## Exercise directions:
Below are the entries. Transcribe exactly the lines from the one with "R1: 3.9k (N_3, N_6) -> none" through the one with "U4 pin out: N_19 -> N_21", ends included, and leave out all others.

## Data provided:
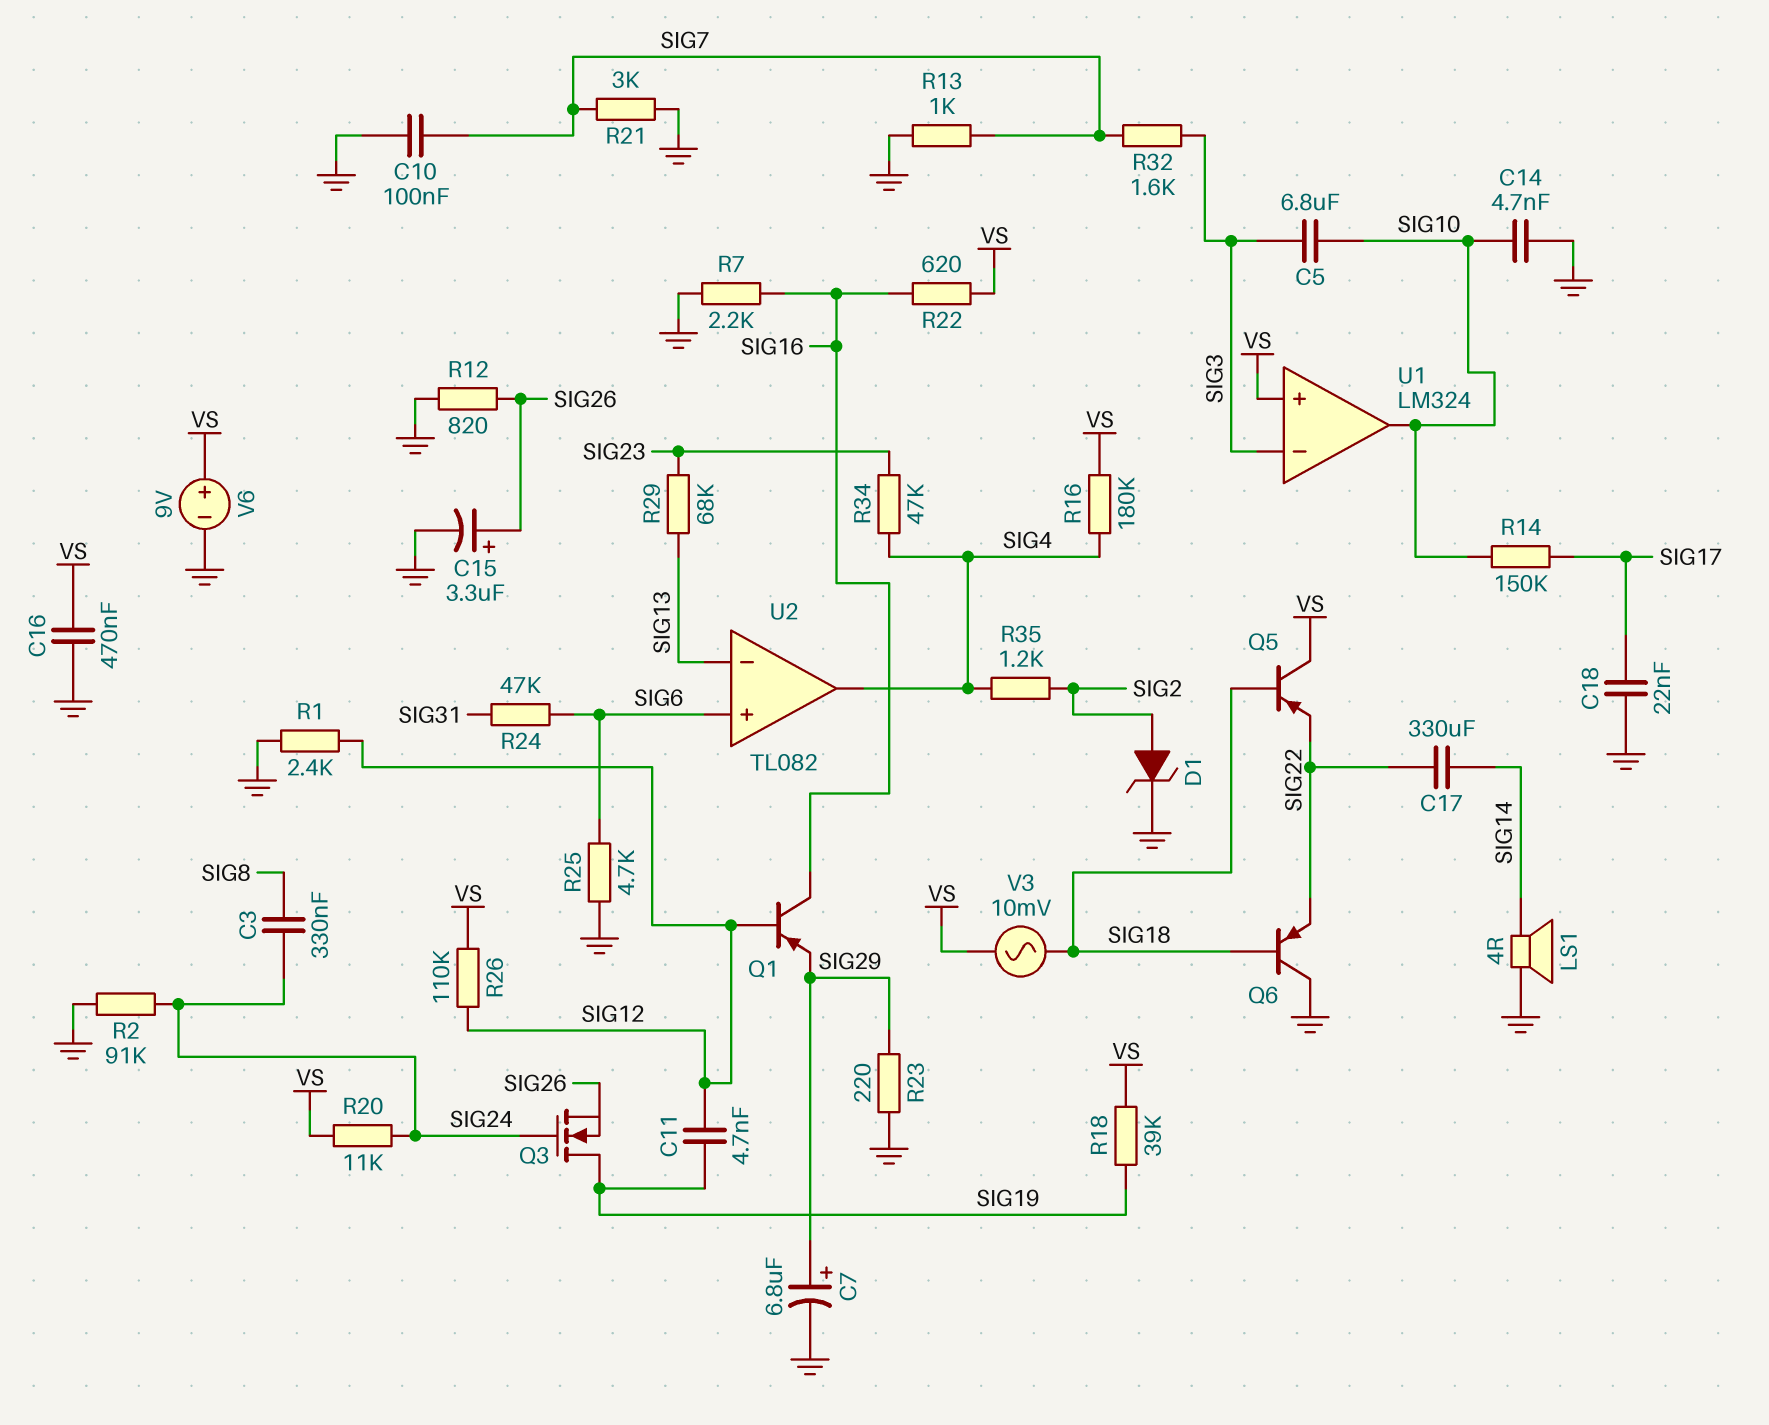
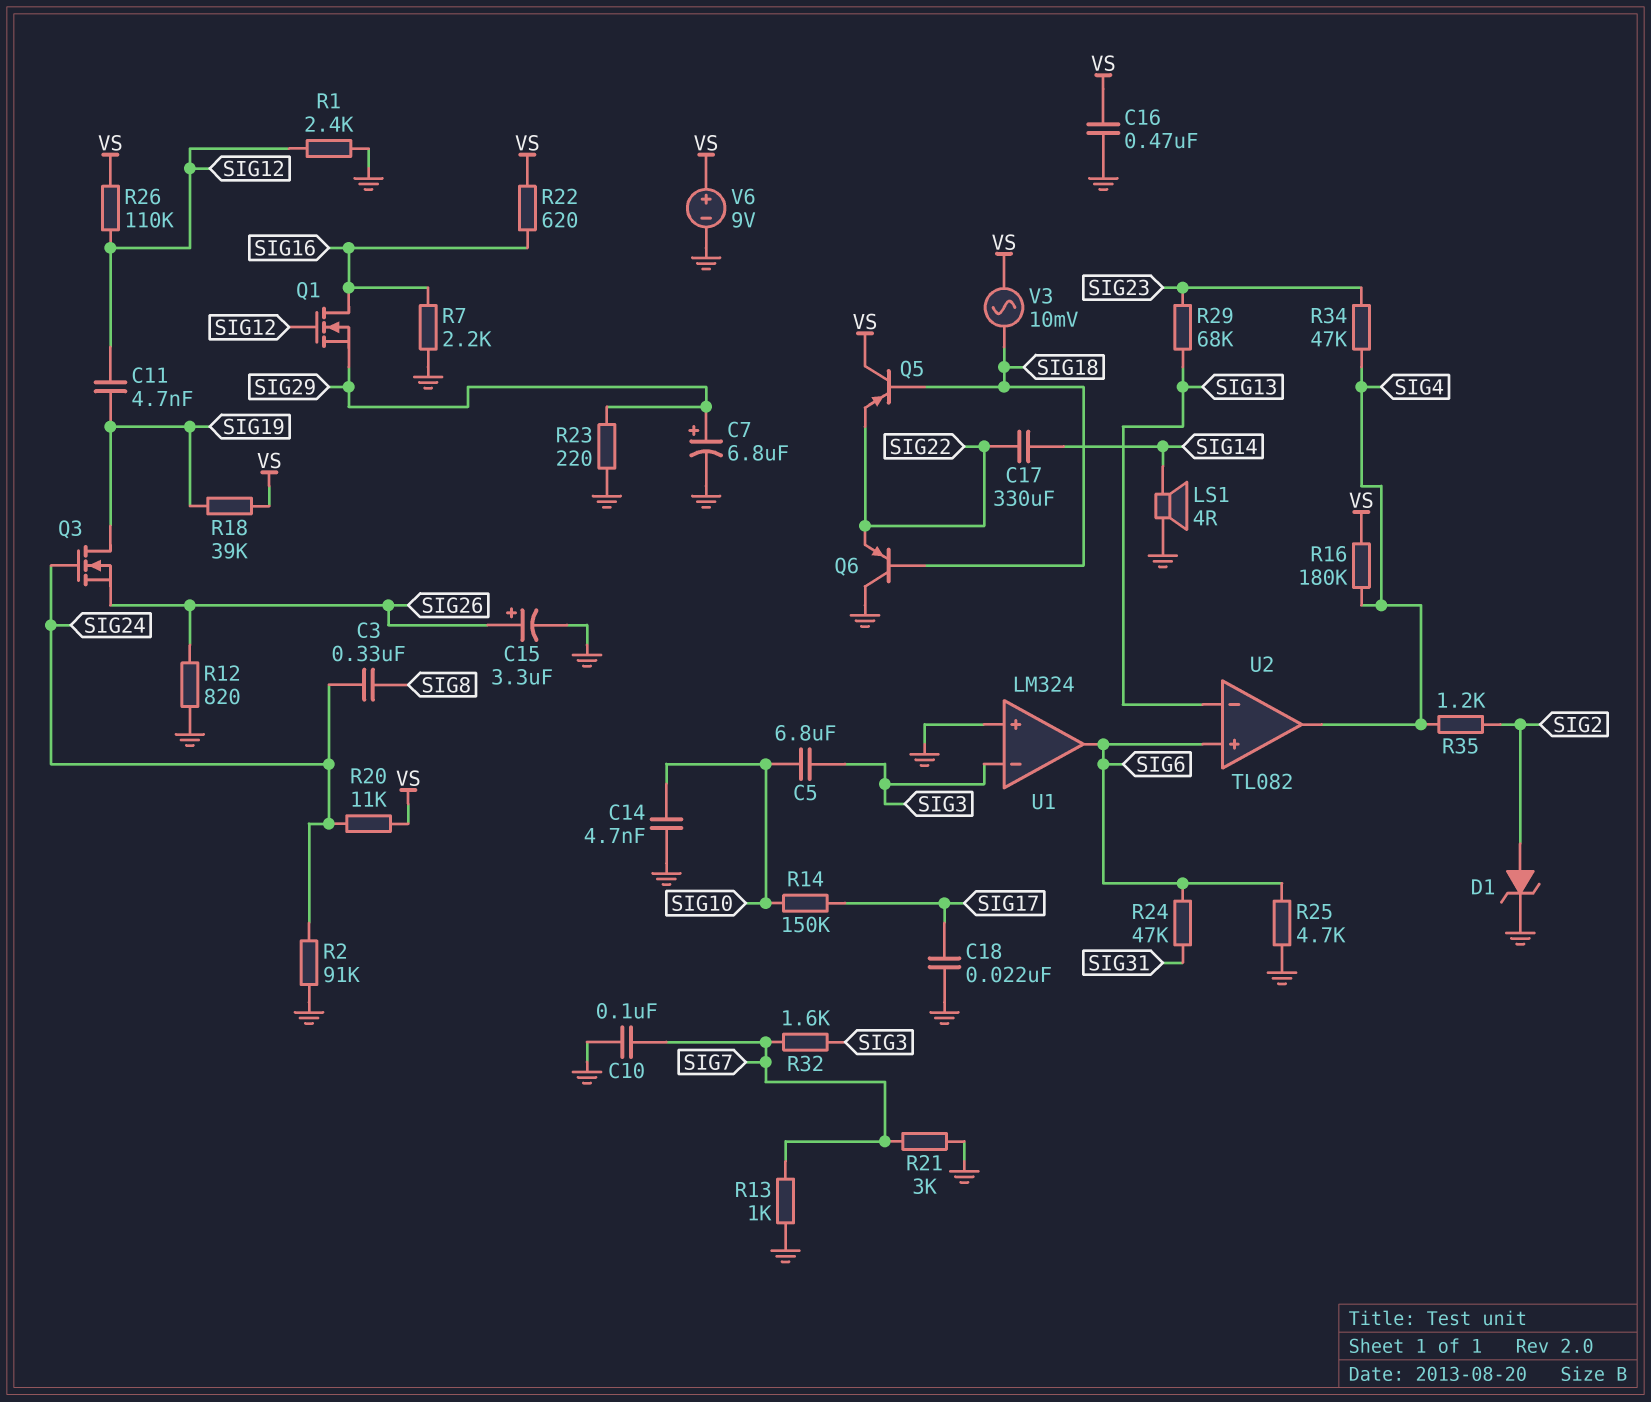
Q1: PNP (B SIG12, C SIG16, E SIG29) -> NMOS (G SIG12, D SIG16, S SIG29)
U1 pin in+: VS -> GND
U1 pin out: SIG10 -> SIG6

--

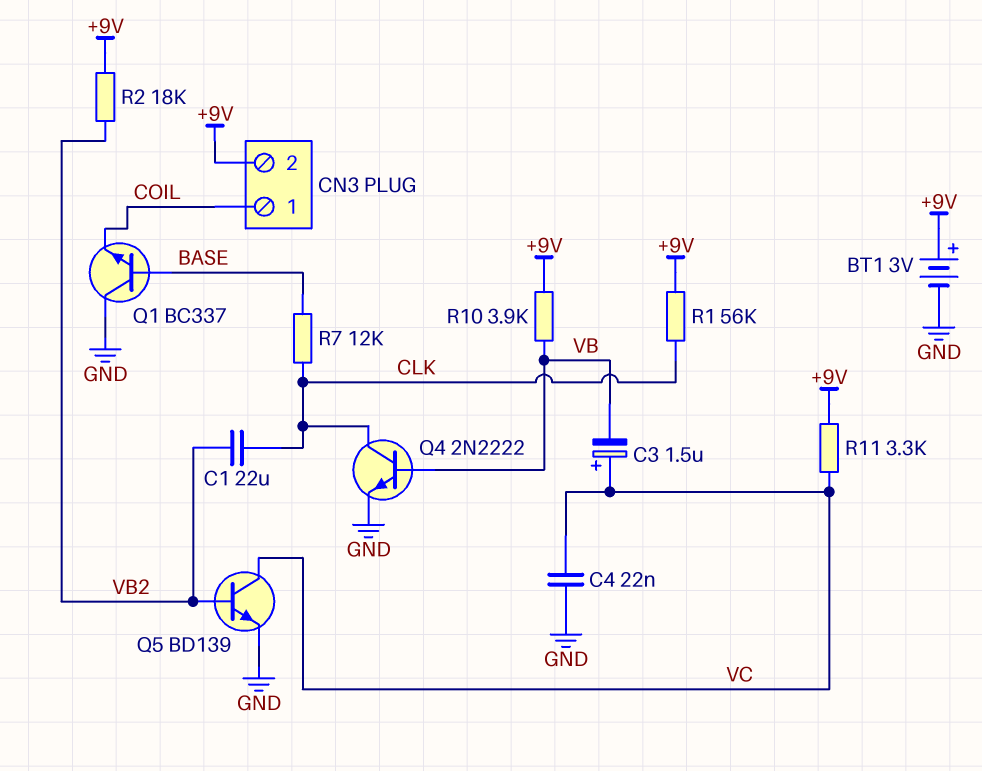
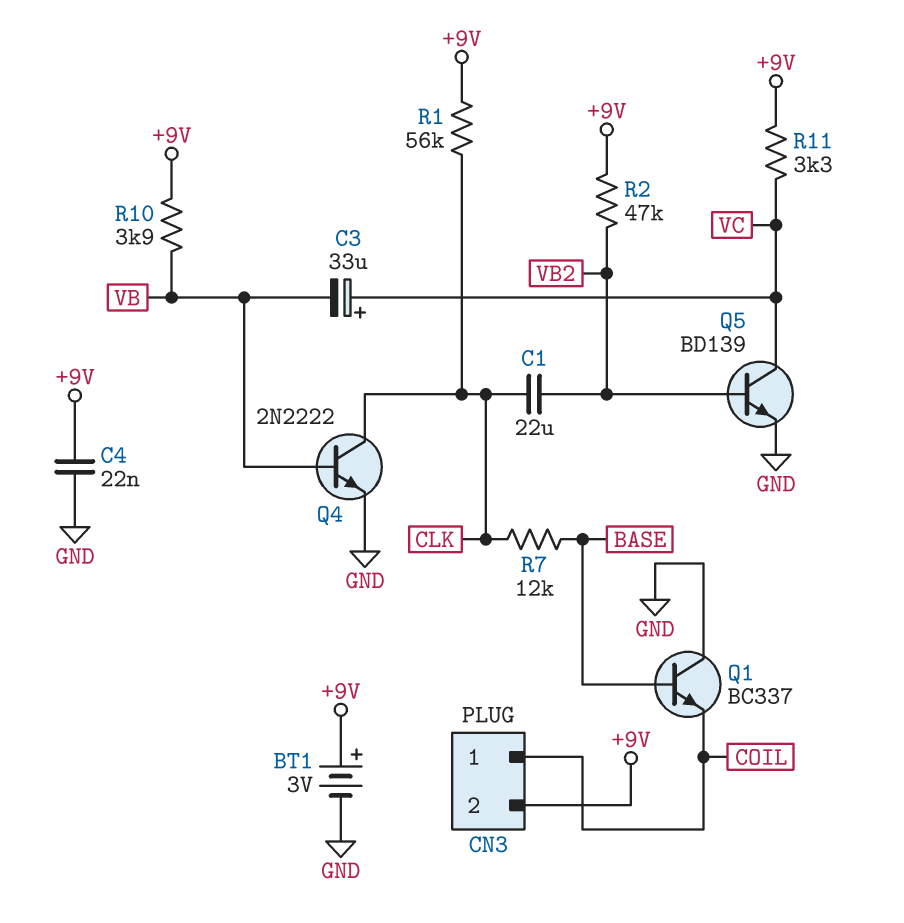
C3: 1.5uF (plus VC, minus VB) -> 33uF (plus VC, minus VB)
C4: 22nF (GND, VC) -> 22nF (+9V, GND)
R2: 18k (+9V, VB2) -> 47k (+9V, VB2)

==

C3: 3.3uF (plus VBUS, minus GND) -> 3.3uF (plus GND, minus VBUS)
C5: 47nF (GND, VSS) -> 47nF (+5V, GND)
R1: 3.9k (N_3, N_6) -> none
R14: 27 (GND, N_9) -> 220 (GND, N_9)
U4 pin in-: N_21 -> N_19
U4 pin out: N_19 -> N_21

## Exercise response:
R1: 3.9k (N_3, N_6) -> none
R14: 27 (GND, N_9) -> 220 (GND, N_9)
U4 pin in-: N_21 -> N_19
U4 pin out: N_19 -> N_21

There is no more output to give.